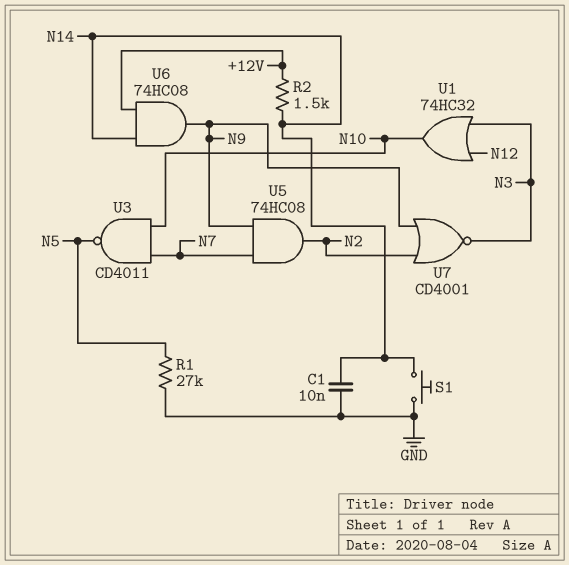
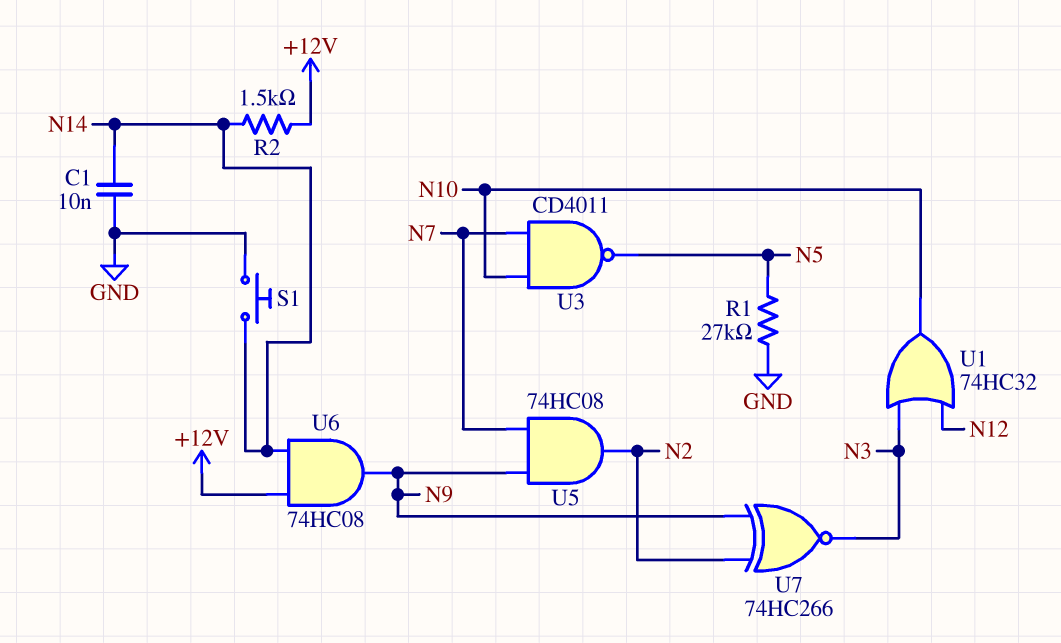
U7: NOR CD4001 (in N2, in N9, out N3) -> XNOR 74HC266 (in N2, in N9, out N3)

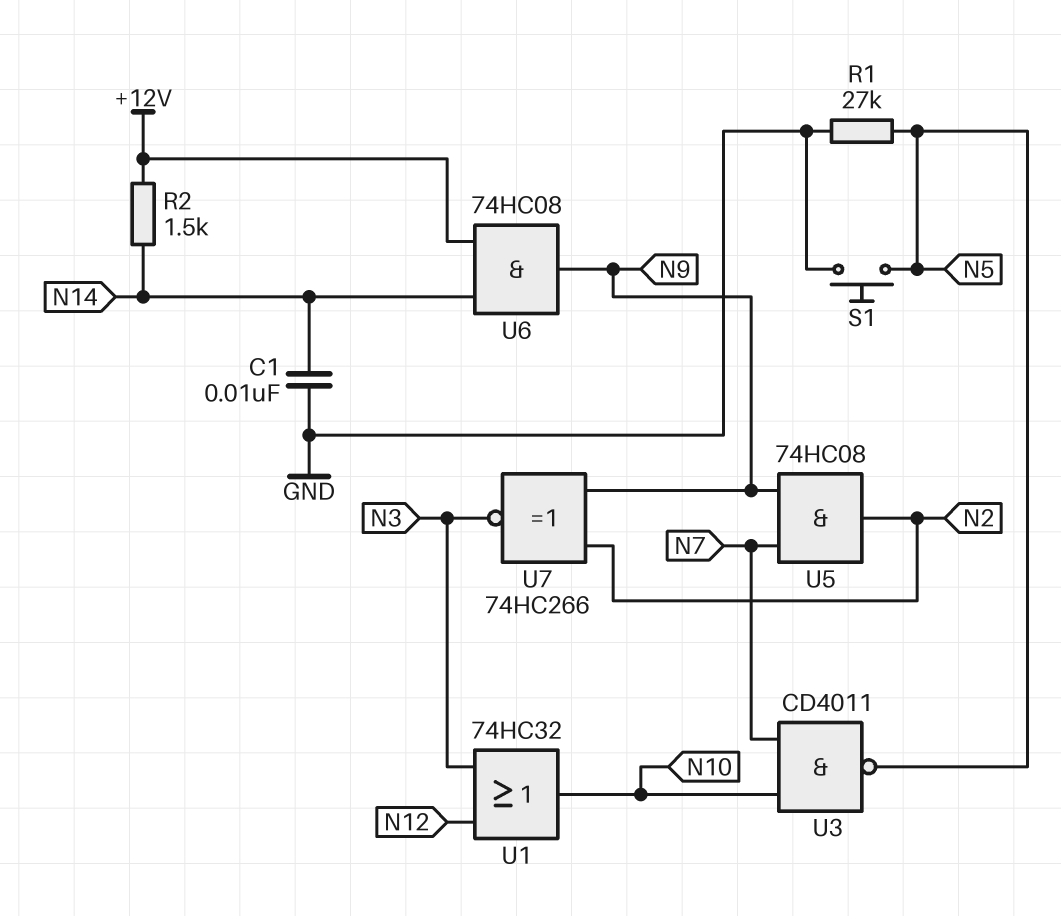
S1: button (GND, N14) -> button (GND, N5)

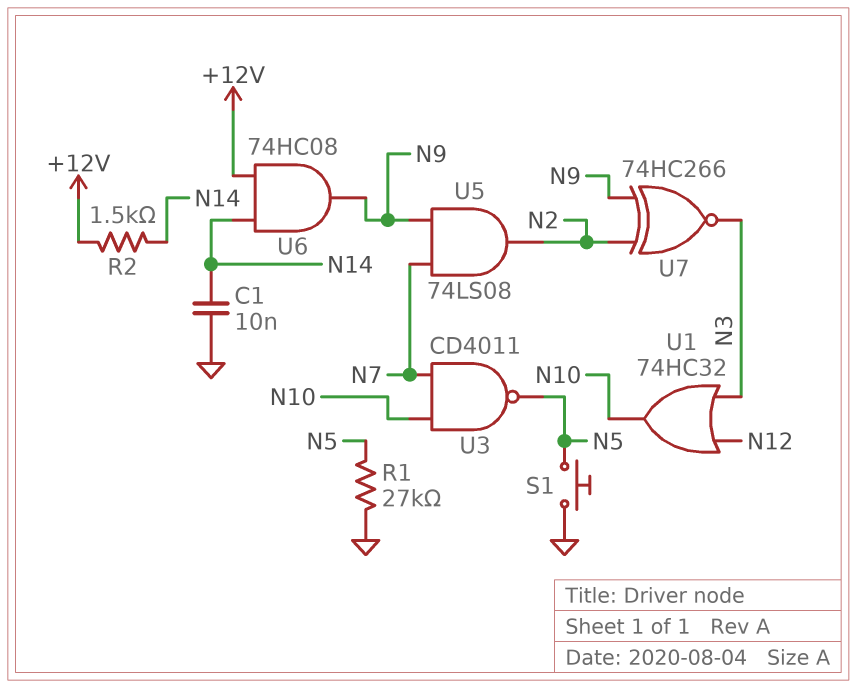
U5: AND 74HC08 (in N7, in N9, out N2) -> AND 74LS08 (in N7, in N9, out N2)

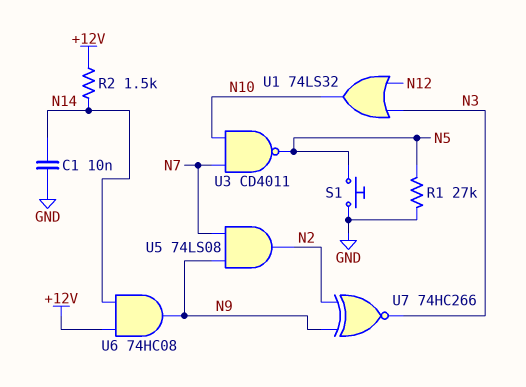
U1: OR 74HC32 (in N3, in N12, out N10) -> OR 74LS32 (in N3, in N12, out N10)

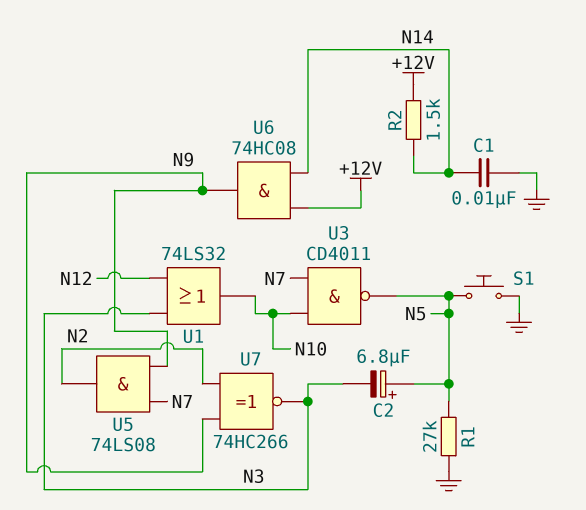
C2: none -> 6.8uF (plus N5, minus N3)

#####

What the exercise asks
Pictures do not belong in the copy. Reproduce the rest of the data exactly.

Result for this exercise
U7: NOR CD4001 (in N2, in N9, out N3) -> XNOR 74HC266 (in N2, in N9, out N3)

S1: button (GND, N14) -> button (GND, N5)

U5: AND 74HC08 (in N7, in N9, out N2) -> AND 74LS08 (in N7, in N9, out N2)

U1: OR 74HC32 (in N3, in N12, out N10) -> OR 74LS32 (in N3, in N12, out N10)

C2: none -> 6.8uF (plus N5, minus N3)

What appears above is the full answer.